▸ **Exercise instructions**
Reproduce the lines below verbatim. Pictures are to be omitted.

▸ **Records to process**
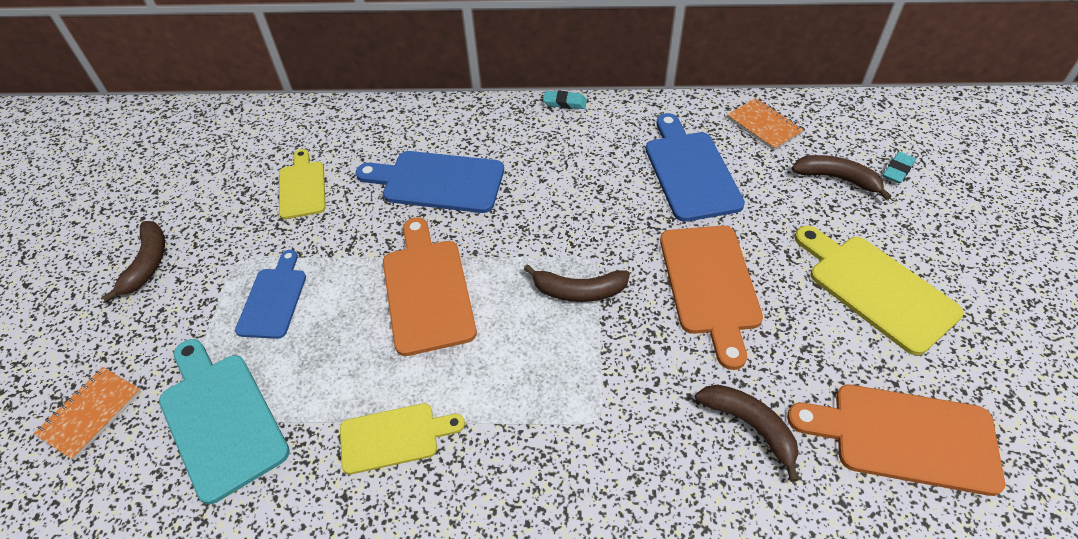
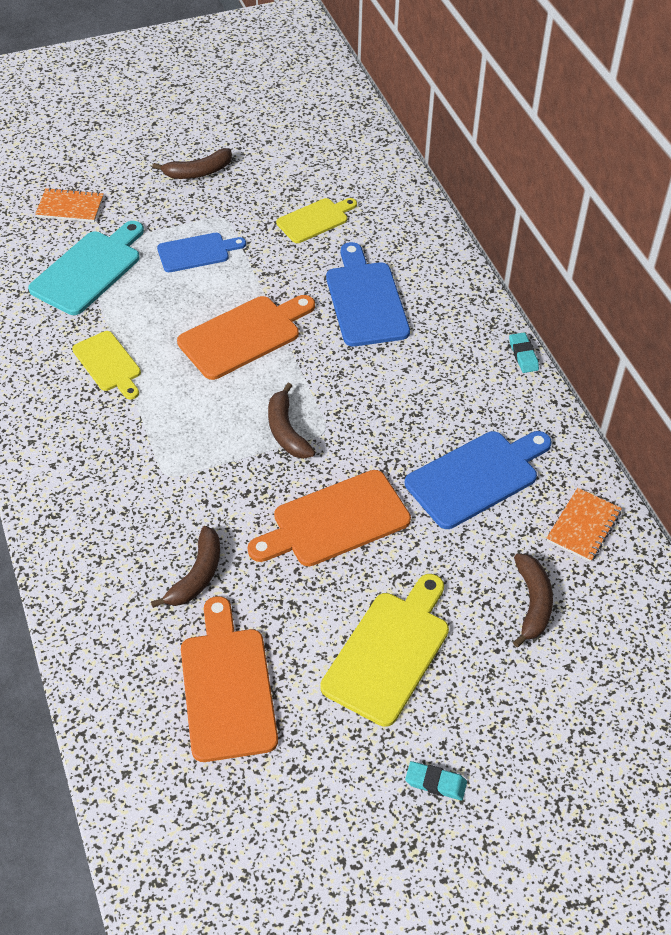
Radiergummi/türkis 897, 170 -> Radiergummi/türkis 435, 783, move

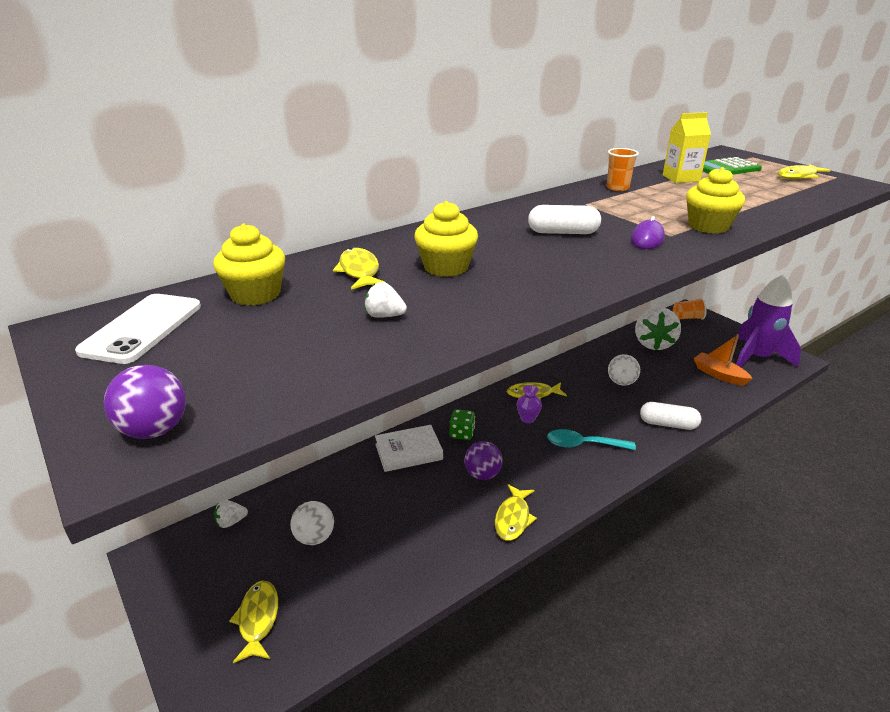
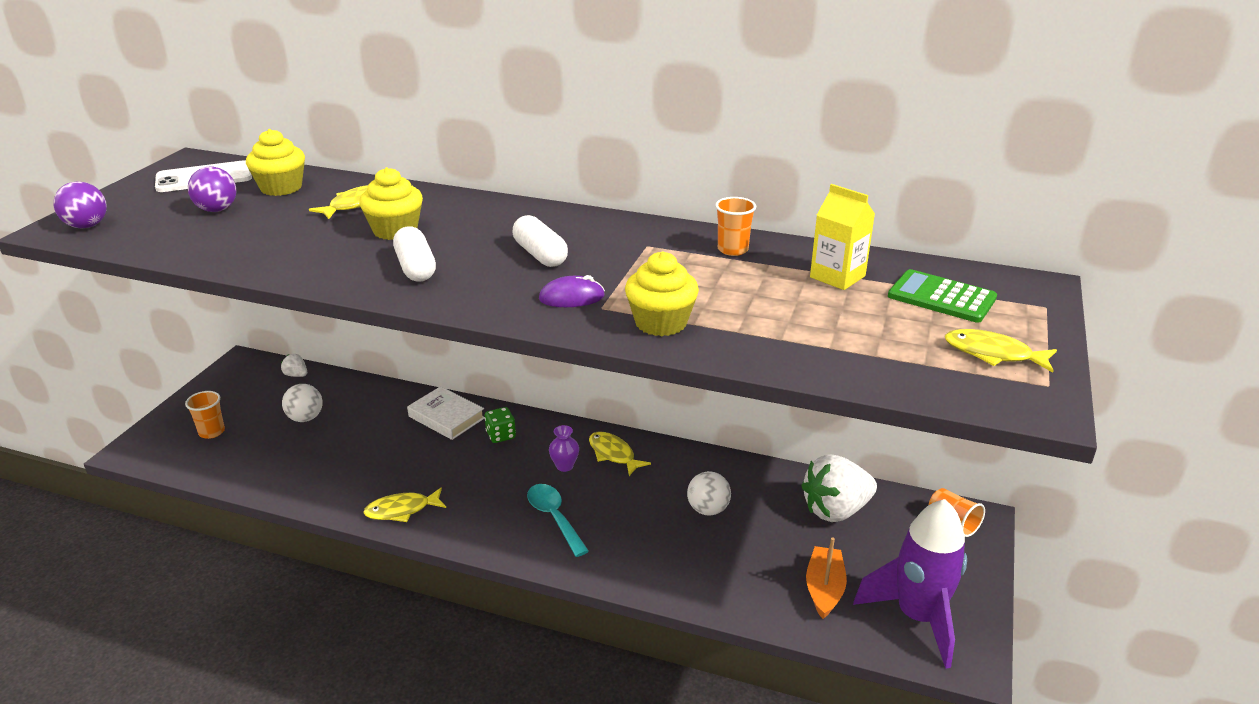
Fisch/gelb 258, 619 -> Becher/orange 212, 432
Ball/lila 482, 474 -> Ball/lila 217, 210, move
Kapsel/weiß 668, 424 -> Kapsel/weiß 416, 268, move
Erdbeere/weiß 384, 316 -> none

▸ **Finished exercise**
Radiergummi/türkis 897, 170 -> Radiergummi/türkis 435, 783, move

Fisch/gelb 258, 619 -> Becher/orange 212, 432
Ball/lila 482, 474 -> Ball/lila 217, 210, move
Kapsel/weiß 668, 424 -> Kapsel/weiß 416, 268, move
Erdbeere/weiß 384, 316 -> none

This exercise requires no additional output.